What you have to do: Echo back, unchanged, the lines beginning with the one containing "blue trapezoid at" and continuing through the one containing "brown rectangle at", both of those included.

Data shown:
□ □ □ □

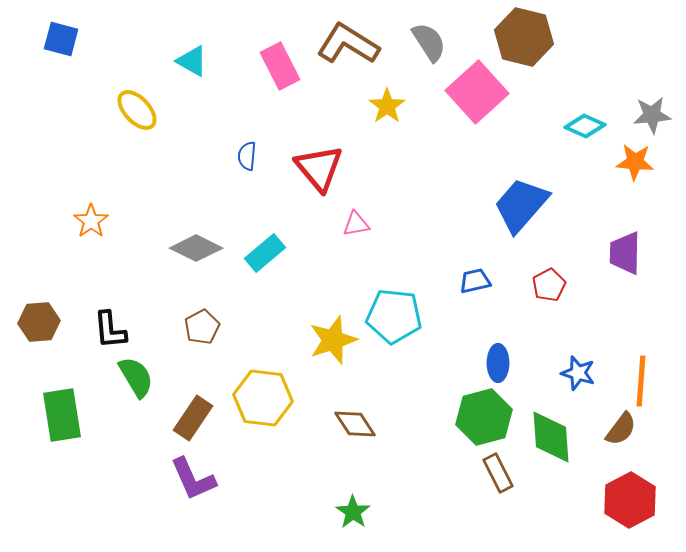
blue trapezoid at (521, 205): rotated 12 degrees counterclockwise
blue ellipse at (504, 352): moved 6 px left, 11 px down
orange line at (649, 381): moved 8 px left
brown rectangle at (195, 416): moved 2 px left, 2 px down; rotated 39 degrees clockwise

□ □ □ □

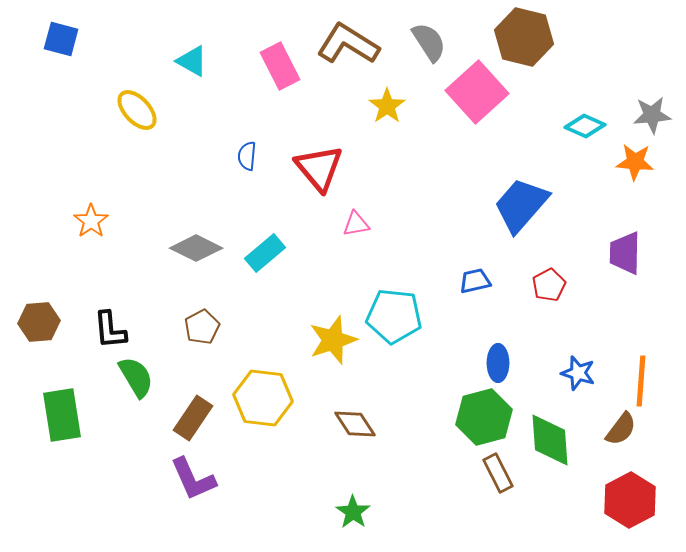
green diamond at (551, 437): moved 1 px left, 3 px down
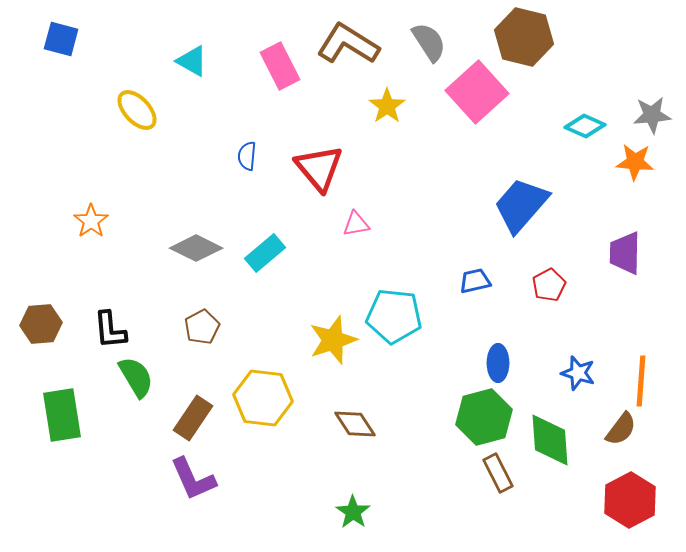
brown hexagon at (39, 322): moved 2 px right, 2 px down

□ □ □ □

Exercise result:
blue trapezoid at (521, 205): rotated 12 degrees counterclockwise
blue ellipse at (504, 352): moved 6 px left, 11 px down
orange line at (649, 381): moved 8 px left
brown rectangle at (195, 416): moved 2 px left, 2 px down; rotated 39 degrees clockwise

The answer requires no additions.